- EXERCISE PROMPT -
Retype all data exactly as given. Pictures should not be retyped.

- DATA RECORDS -
━━━━━━━━━━━━━━━━━━━━━━━━━━━━━━

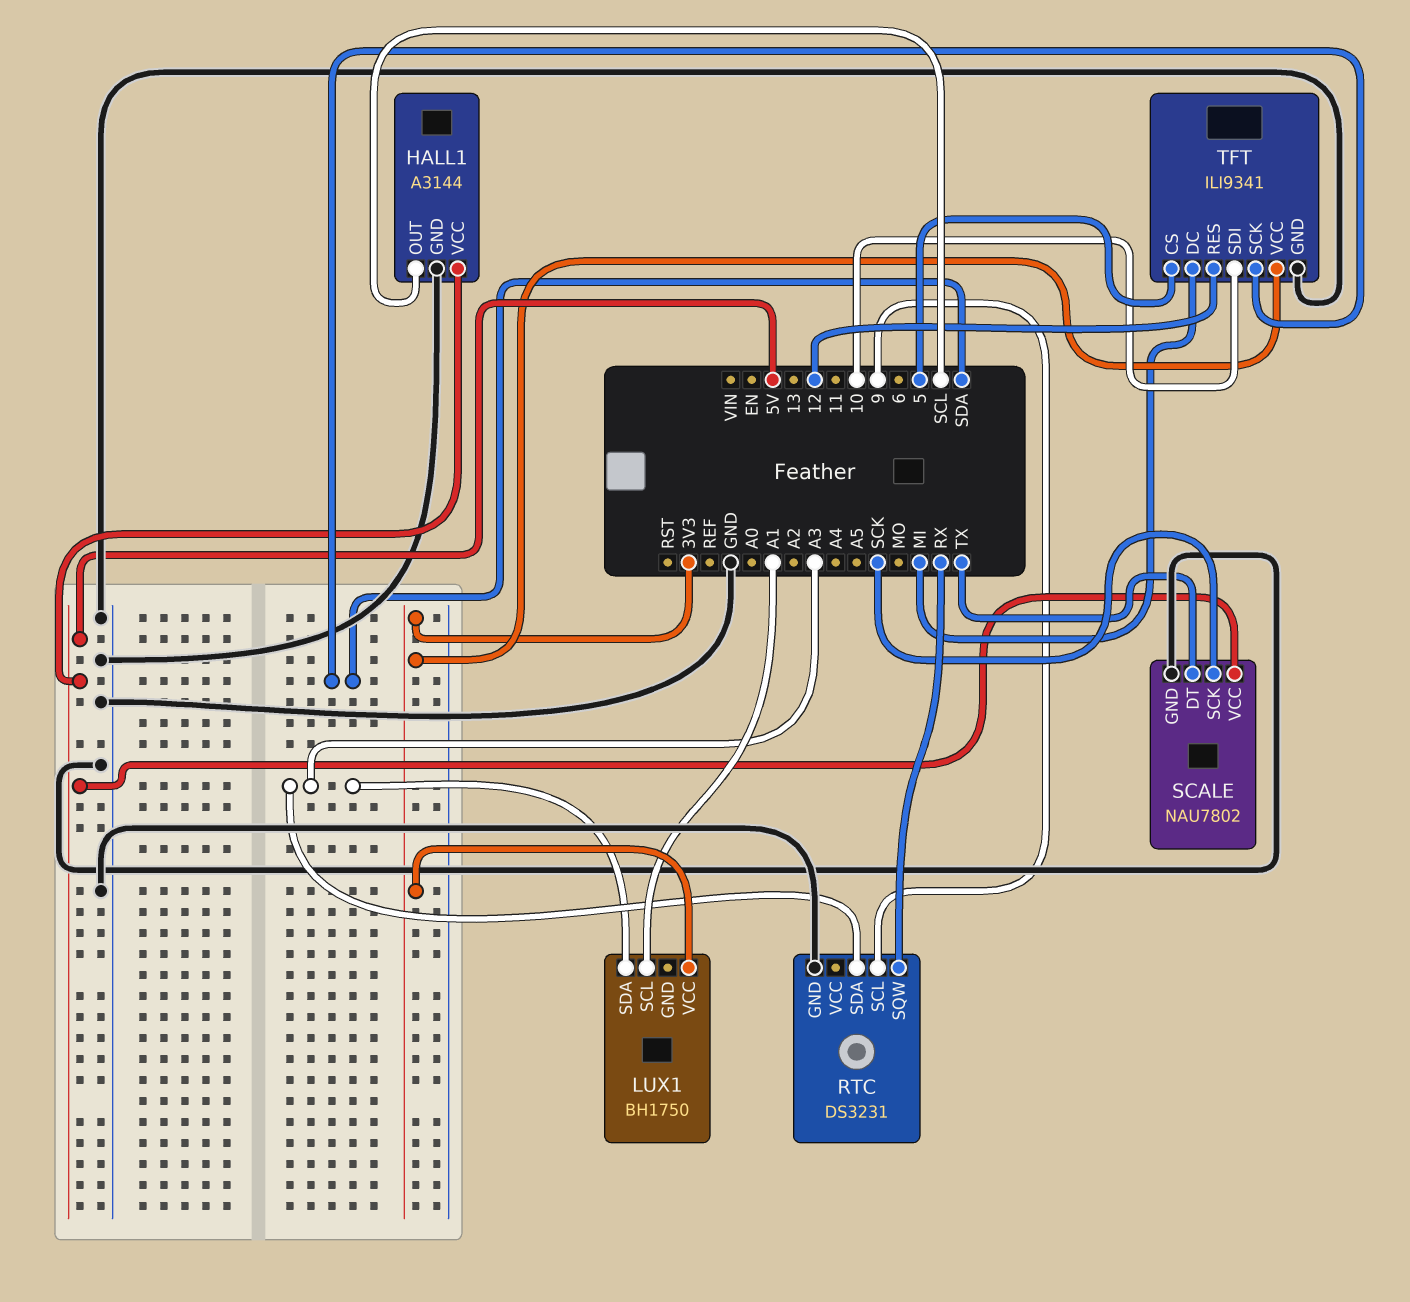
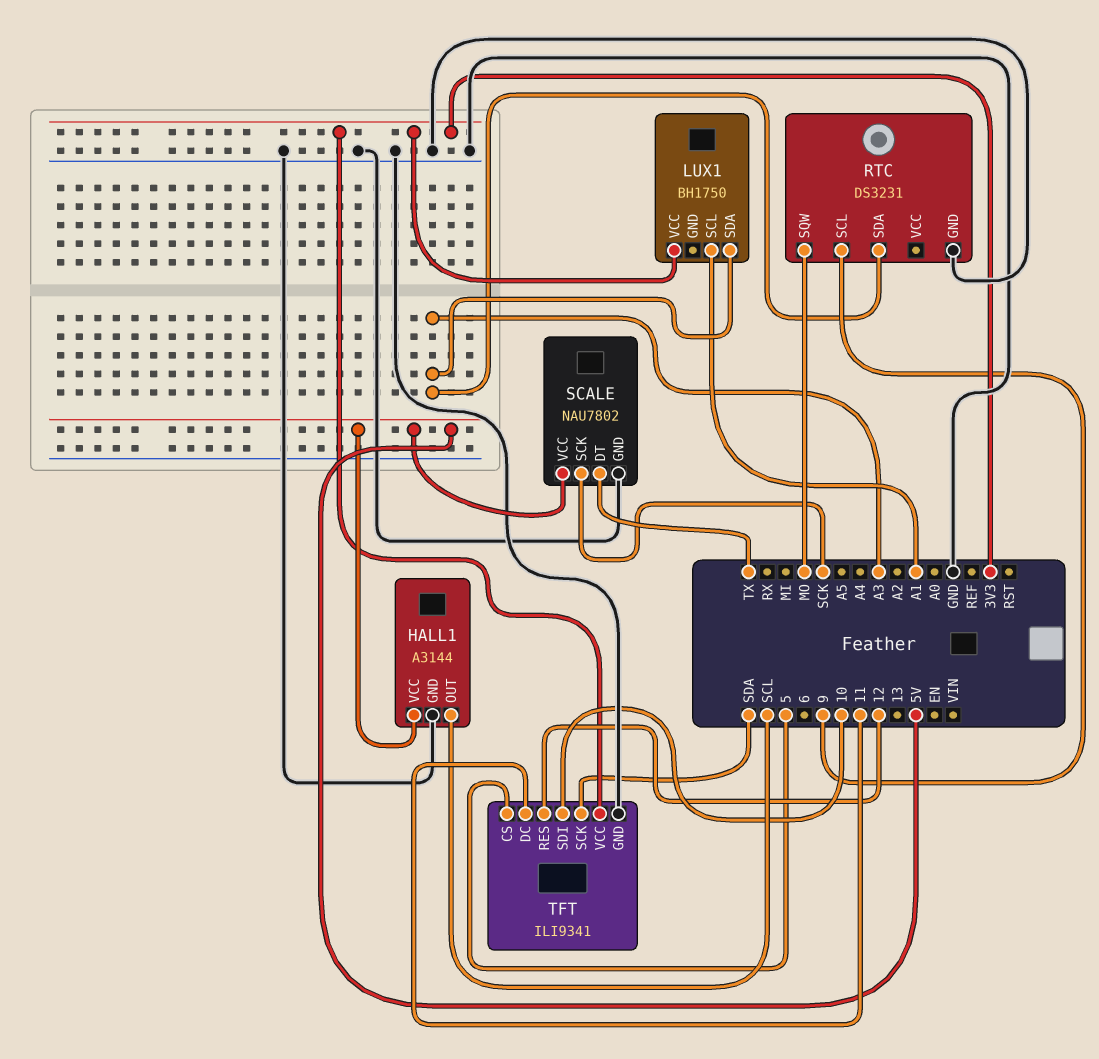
RTC pin SQW: RX -> MO
TFT pin DC: MI -> 11

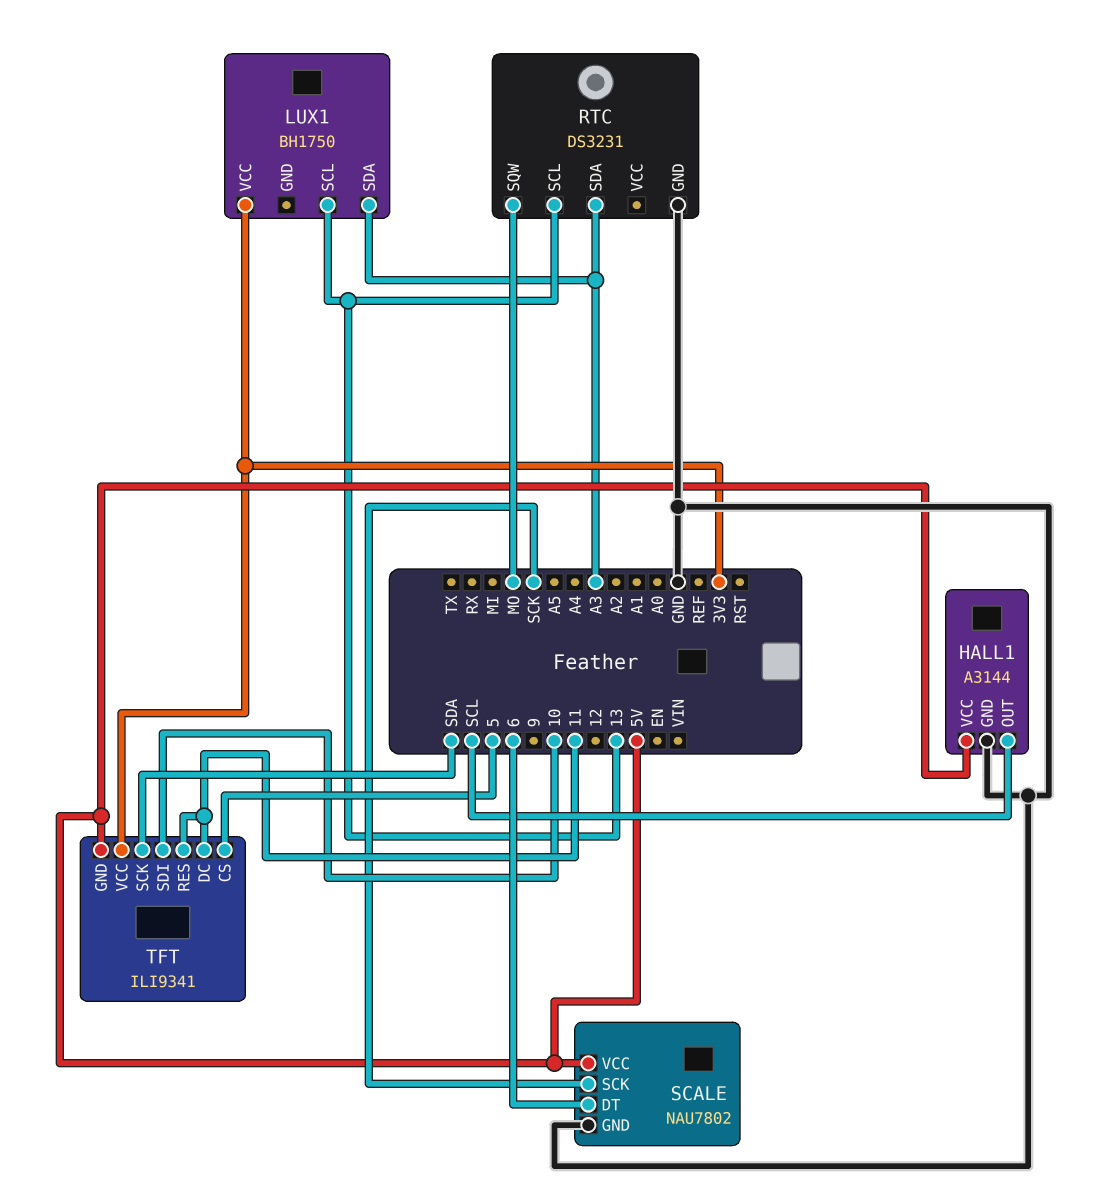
LUX1 pin SCL: A1 -> 13
RTC pin SCL: 9 -> 13
SCALE pin DT: TX -> 6
TFT pin GND: GND -> 5V
TFT pin RES: 12 -> 11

━━━━━━━━━━━━━━━━━━━━━━━━━━━━━━

- EXERCISE SOLUTION -
RTC pin SQW: RX -> MO
TFT pin DC: MI -> 11

LUX1 pin SCL: A1 -> 13
RTC pin SCL: 9 -> 13
SCALE pin DT: TX -> 6
TFT pin GND: GND -> 5V
TFT pin RES: 12 -> 11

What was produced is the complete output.